**About this exercise**
Your answer should be every line with the word "pear", copied from the data below.

**Task input**
****************

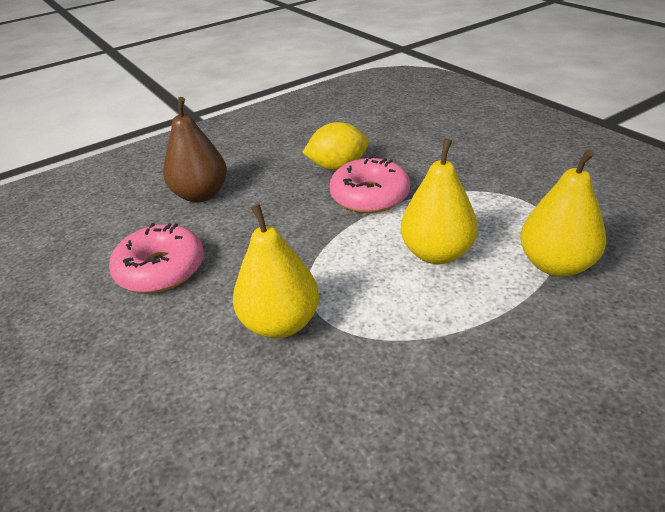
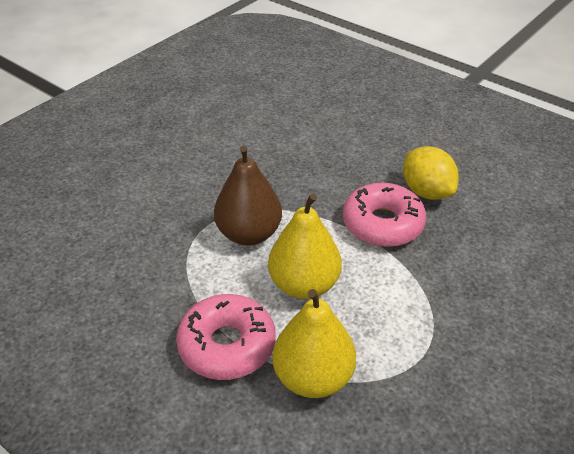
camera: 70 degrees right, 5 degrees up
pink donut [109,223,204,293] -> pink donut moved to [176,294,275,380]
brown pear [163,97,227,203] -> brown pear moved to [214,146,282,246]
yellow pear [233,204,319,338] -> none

****************

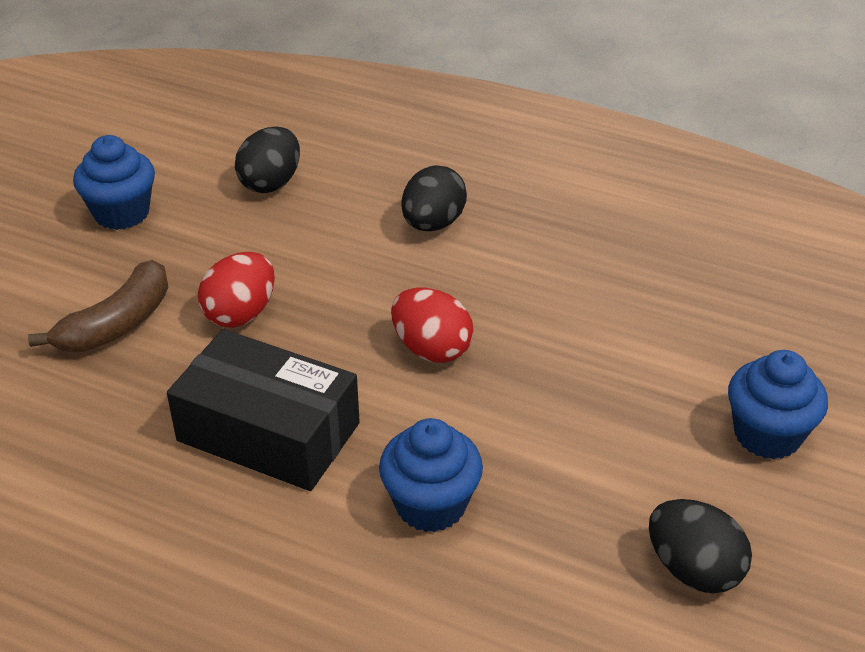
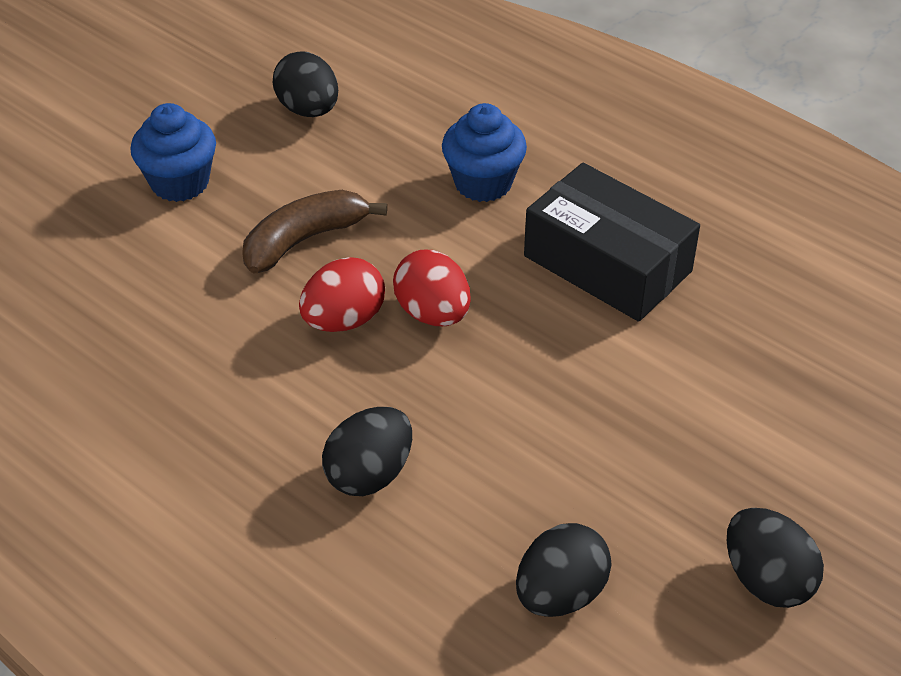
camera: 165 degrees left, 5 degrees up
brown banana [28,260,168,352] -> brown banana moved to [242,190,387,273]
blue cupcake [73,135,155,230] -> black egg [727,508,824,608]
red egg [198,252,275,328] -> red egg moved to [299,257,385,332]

****************

**Result of this task**
brown pear [163,97,227,203] -> brown pear moved to [214,146,282,246]
yellow pear [233,204,319,338] -> none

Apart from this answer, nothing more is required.